Supplied data:

====

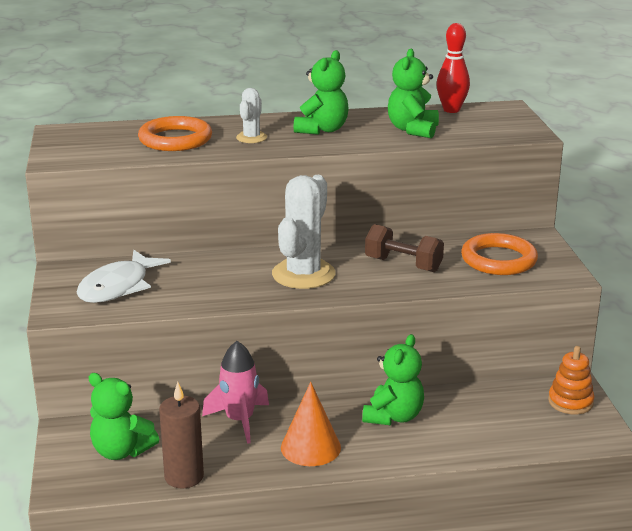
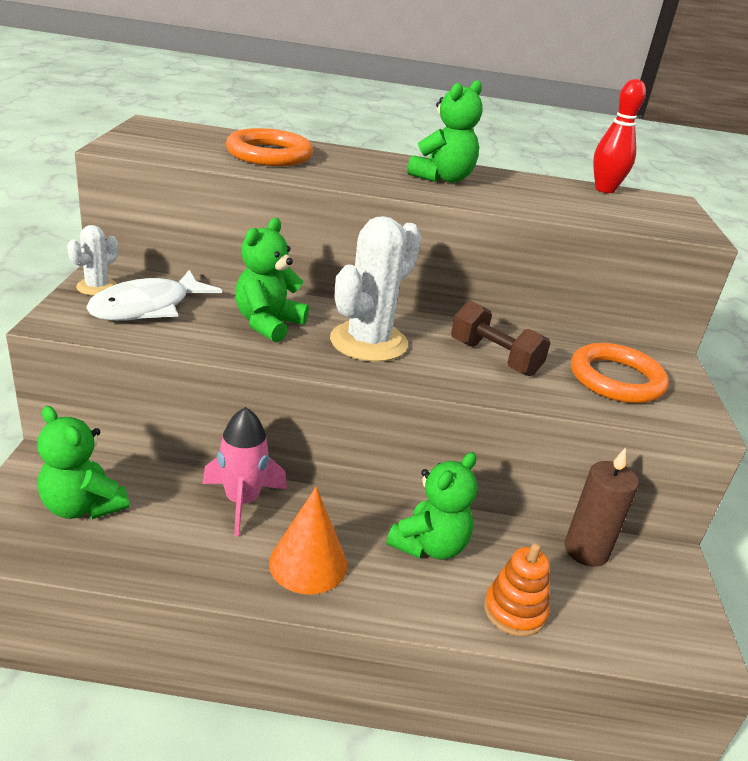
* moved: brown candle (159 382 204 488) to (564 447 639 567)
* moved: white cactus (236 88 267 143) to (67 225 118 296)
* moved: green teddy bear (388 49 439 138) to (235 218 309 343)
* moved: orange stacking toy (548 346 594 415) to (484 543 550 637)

====

Directions for this task:
From the line containing "218 309 343)" down to the final line of the data, write out every line exactly; both the first and last of these belong in your answer, and nothing else does.

Written response:
* moved: green teddy bear (388 49 439 138) to (235 218 309 343)
* moved: orange stacking toy (548 346 594 415) to (484 543 550 637)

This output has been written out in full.